Data:
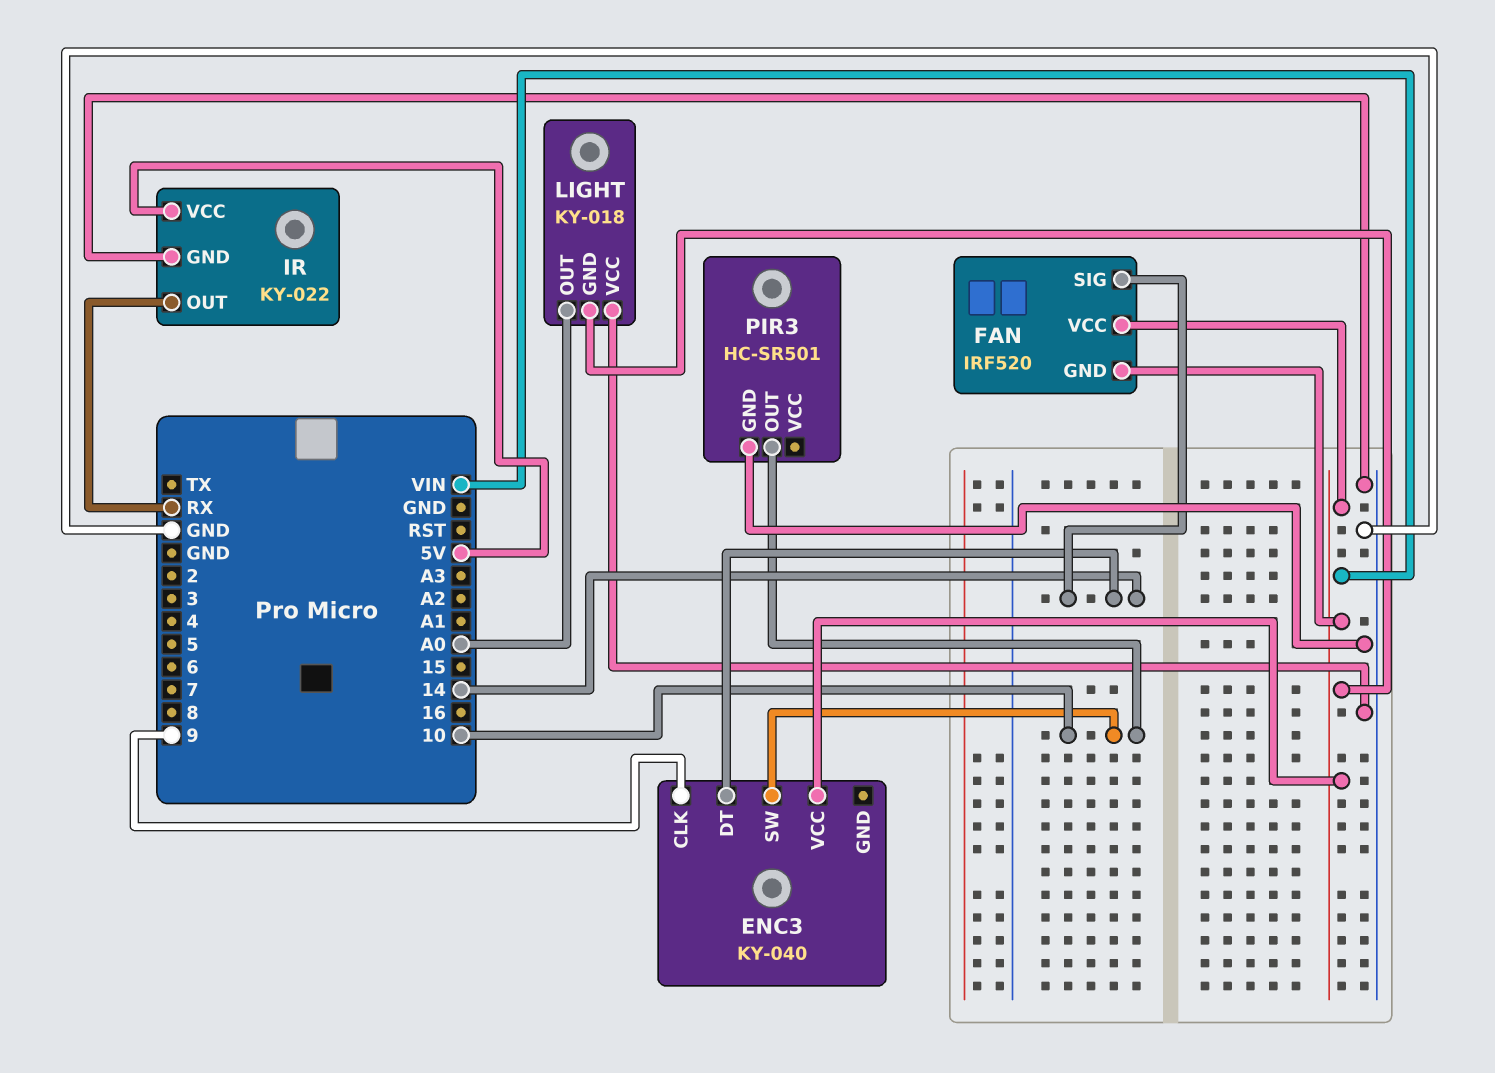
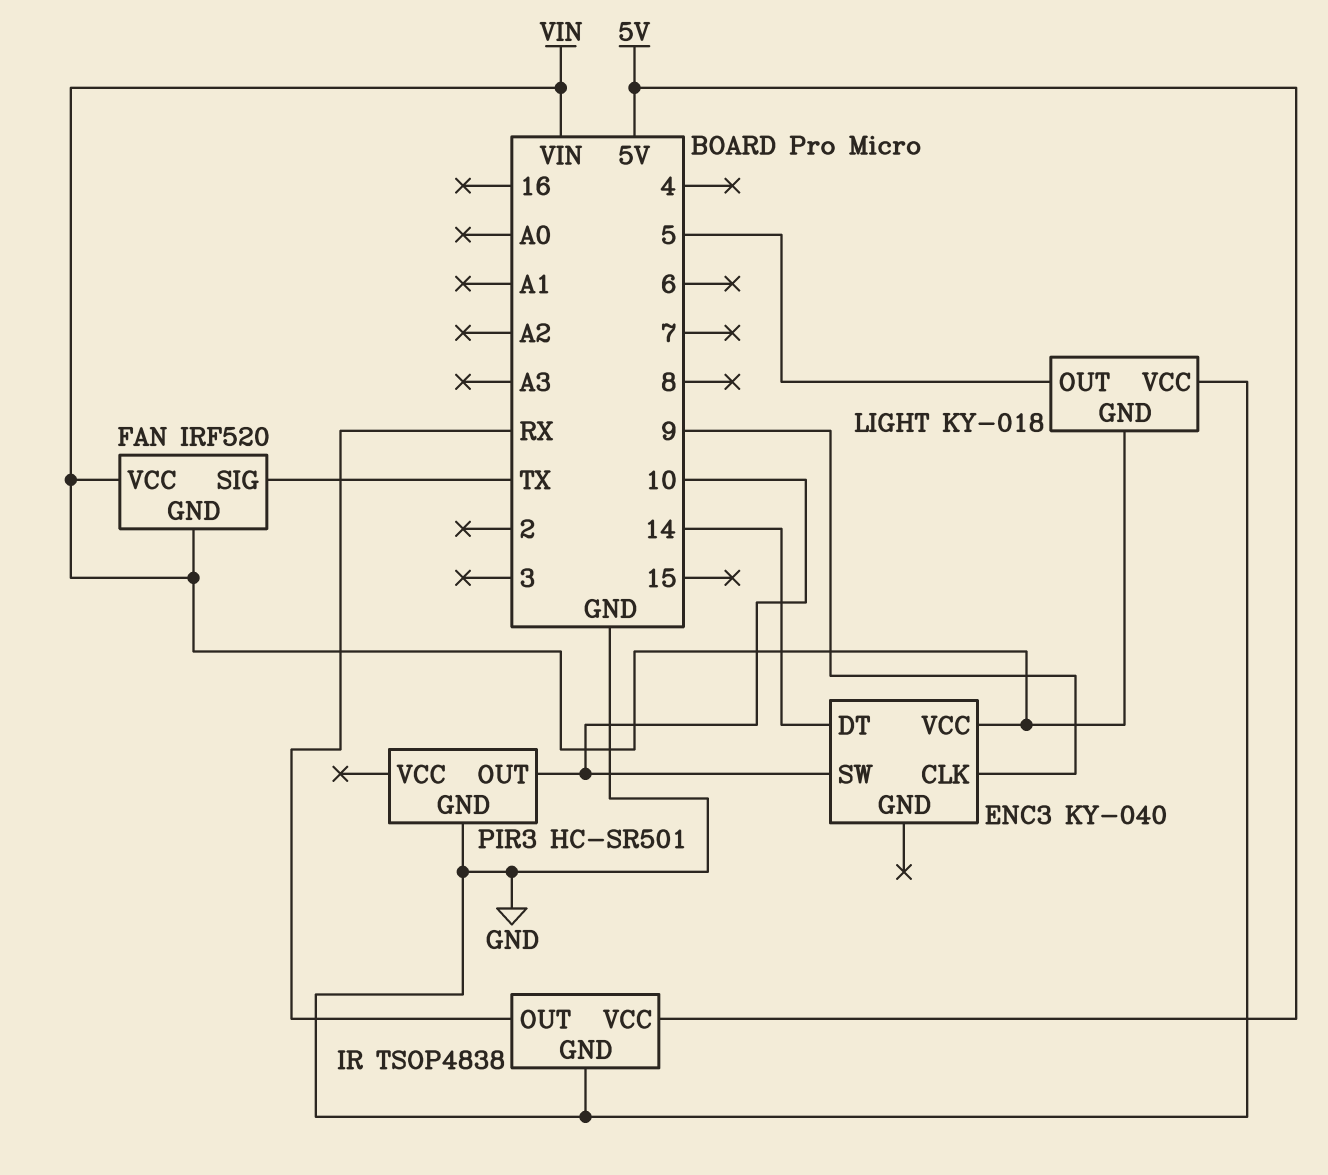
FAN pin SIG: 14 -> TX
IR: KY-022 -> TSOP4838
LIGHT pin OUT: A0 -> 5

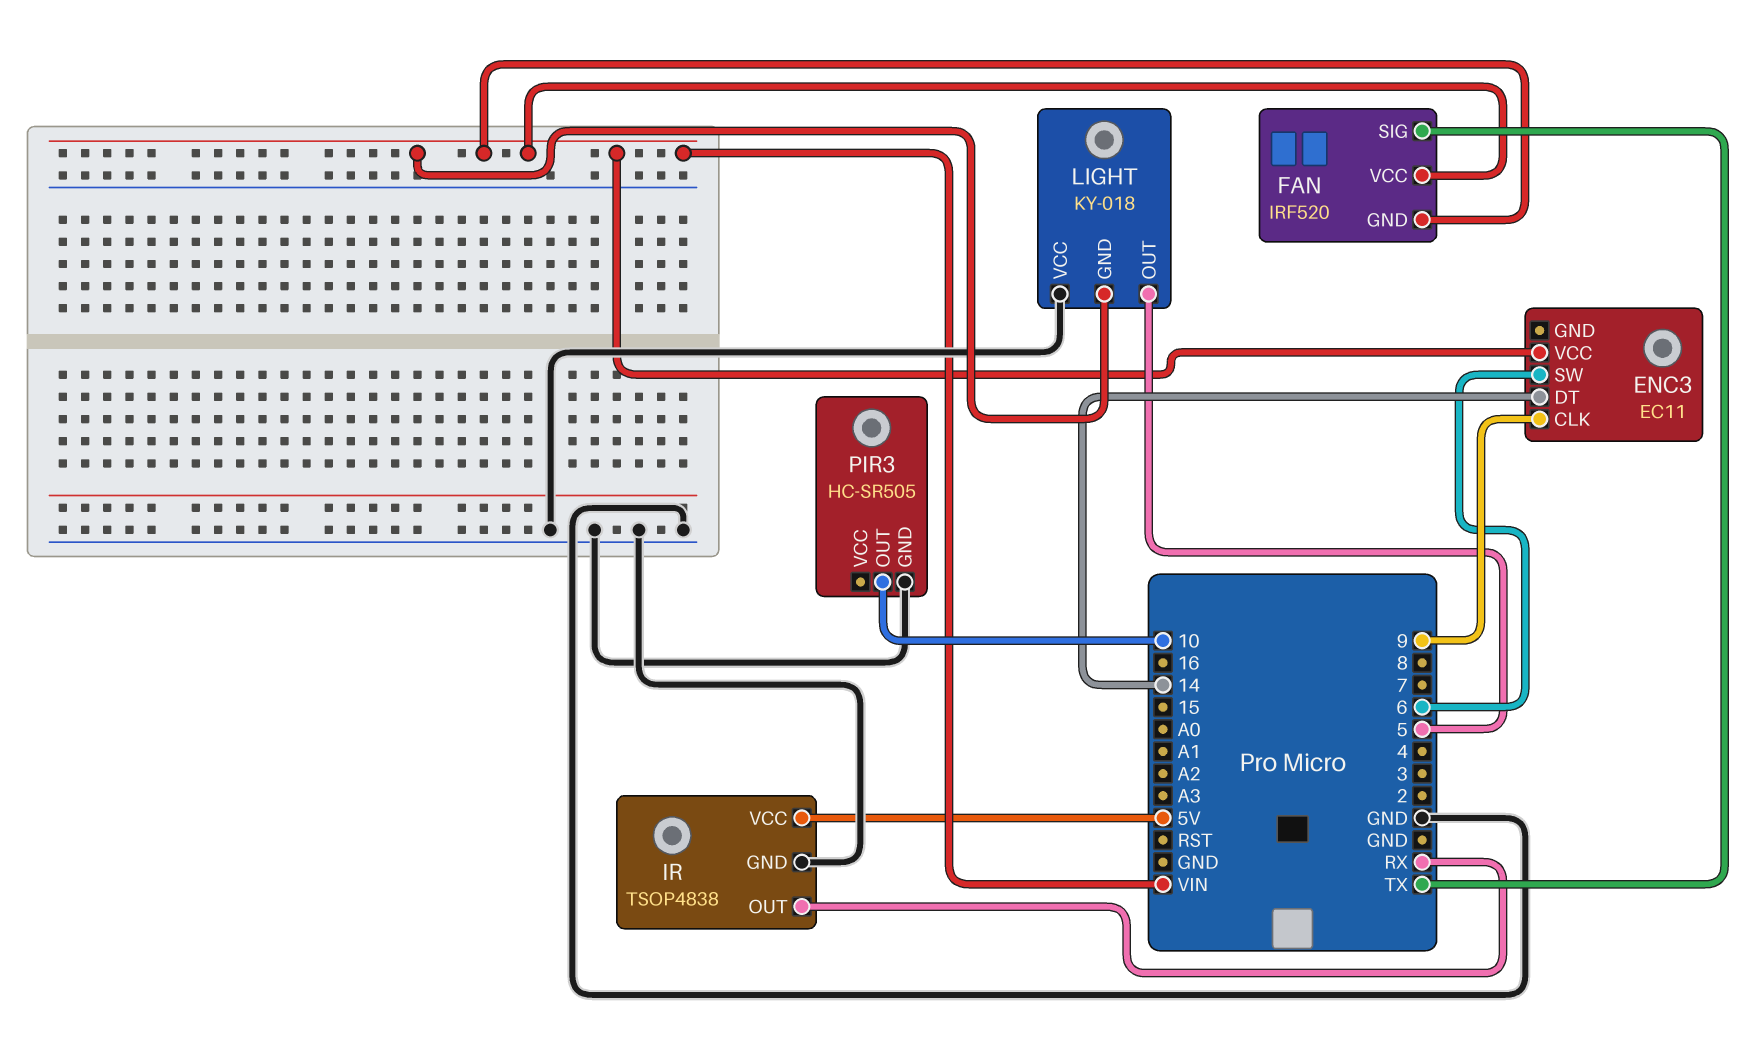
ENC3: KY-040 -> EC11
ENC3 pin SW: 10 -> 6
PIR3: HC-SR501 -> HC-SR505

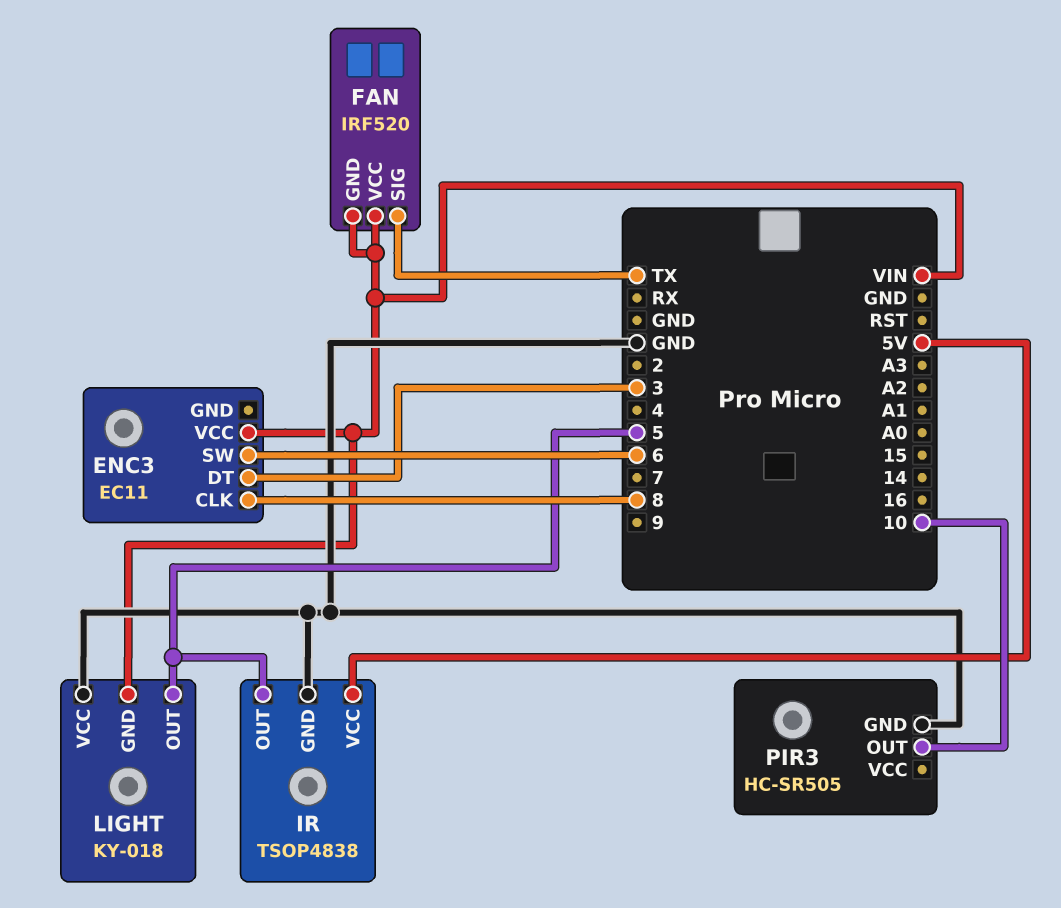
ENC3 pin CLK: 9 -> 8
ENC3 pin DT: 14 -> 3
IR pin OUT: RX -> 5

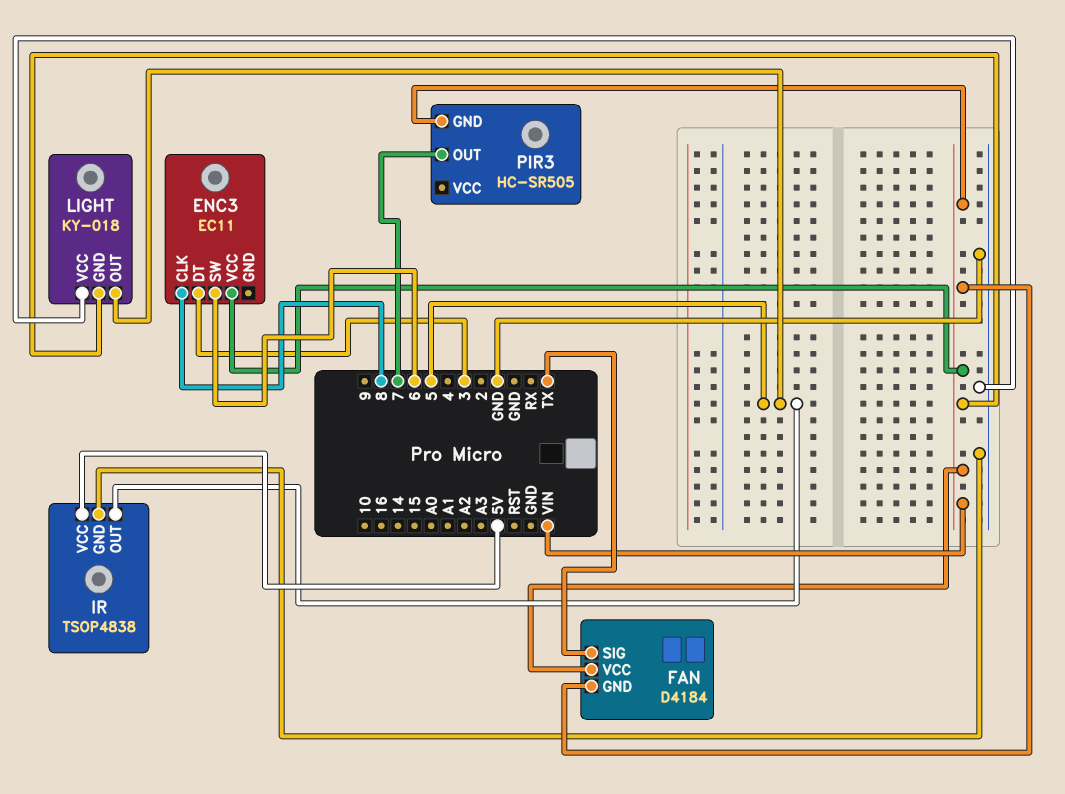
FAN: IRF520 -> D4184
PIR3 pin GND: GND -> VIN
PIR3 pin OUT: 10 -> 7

--

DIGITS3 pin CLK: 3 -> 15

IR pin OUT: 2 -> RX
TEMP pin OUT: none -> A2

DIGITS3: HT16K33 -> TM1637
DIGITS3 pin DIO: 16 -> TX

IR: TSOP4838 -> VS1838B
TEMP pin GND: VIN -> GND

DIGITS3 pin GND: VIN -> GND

---

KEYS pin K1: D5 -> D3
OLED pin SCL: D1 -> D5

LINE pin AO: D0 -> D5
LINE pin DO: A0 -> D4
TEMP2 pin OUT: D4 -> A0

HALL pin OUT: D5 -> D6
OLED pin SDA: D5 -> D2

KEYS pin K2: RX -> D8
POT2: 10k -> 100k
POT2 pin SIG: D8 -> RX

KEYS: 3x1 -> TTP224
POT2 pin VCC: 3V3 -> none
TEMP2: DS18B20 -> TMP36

Your goal:
Each line above that contains the word "KEYS" must be copied.

Response below:
KEYS pin K1: D5 -> D3
KEYS pin K2: RX -> D8
KEYS: 3x1 -> TTP224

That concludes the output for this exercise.